╔══

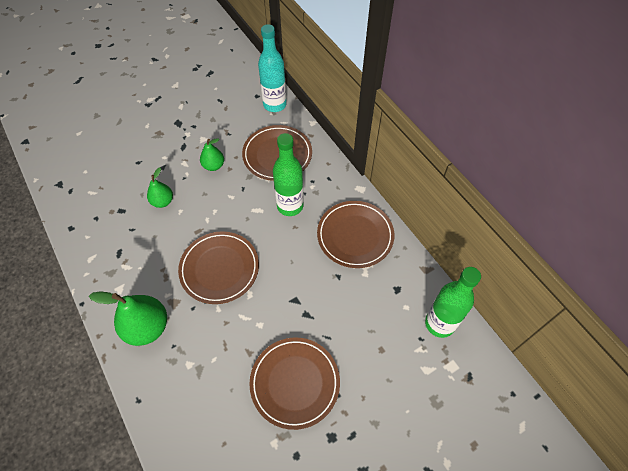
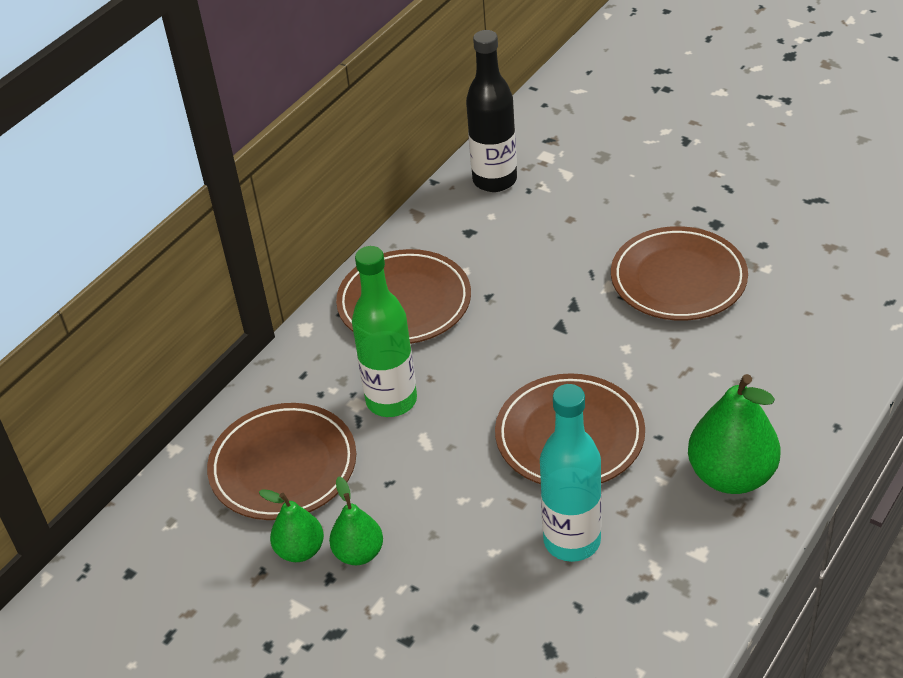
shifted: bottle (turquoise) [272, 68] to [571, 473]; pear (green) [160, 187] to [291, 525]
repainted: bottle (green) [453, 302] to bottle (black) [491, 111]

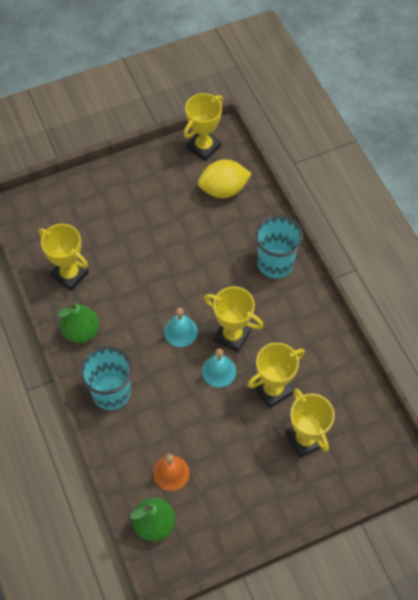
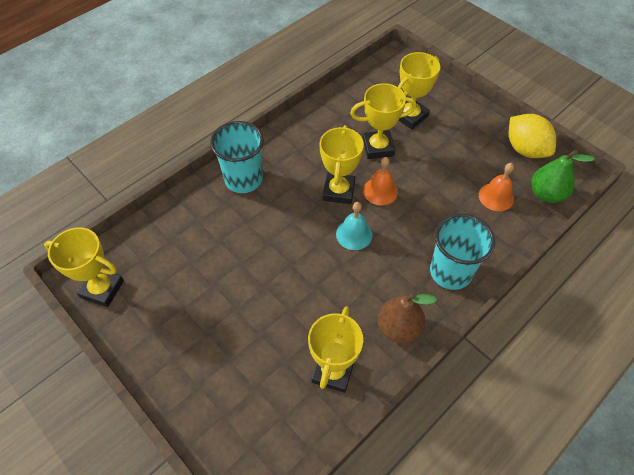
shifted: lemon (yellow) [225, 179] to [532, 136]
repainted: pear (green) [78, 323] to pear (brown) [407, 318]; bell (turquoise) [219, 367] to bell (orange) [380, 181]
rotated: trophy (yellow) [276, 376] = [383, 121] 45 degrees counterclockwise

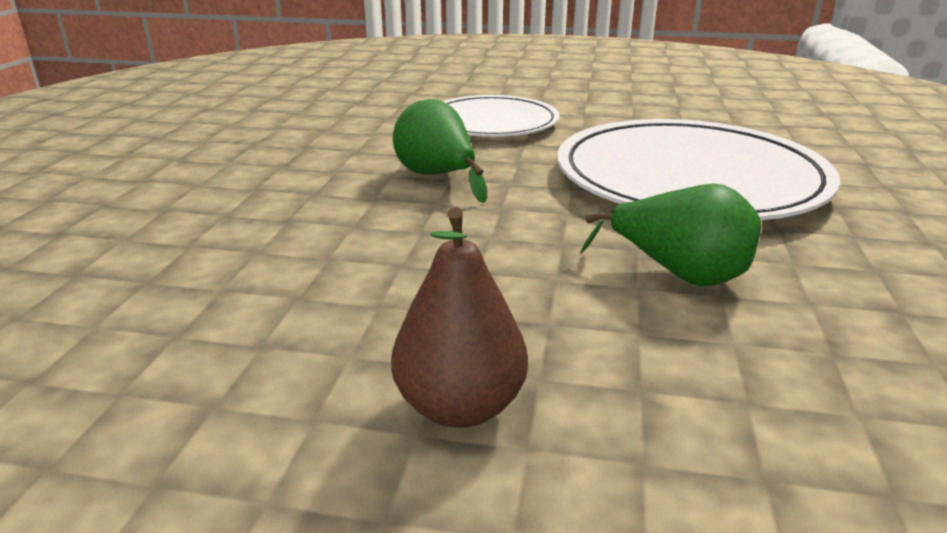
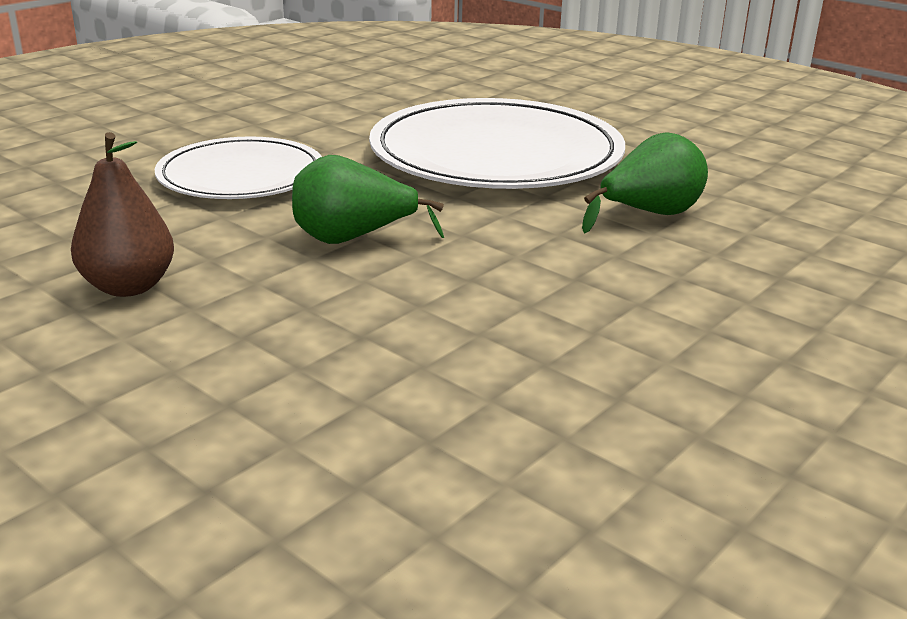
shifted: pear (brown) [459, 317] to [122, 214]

╚══

(Description of the task) What you return must match, line for line, the records from the line containing "repainted: bottle (green)" through their end, with both ends included and no pictures.

(Exercise result)
repainted: bottle (green) [453, 302] to bottle (black) [491, 111]

shifted: lemon (yellow) [225, 179] to [532, 136]
repainted: pear (green) [78, 323] to pear (brown) [407, 318]; bell (turquoise) [219, 367] to bell (orange) [380, 181]
rotated: trophy (yellow) [276, 376] = [383, 121] 45 degrees counterclockwise

shifted: pear (brown) [459, 317] to [122, 214]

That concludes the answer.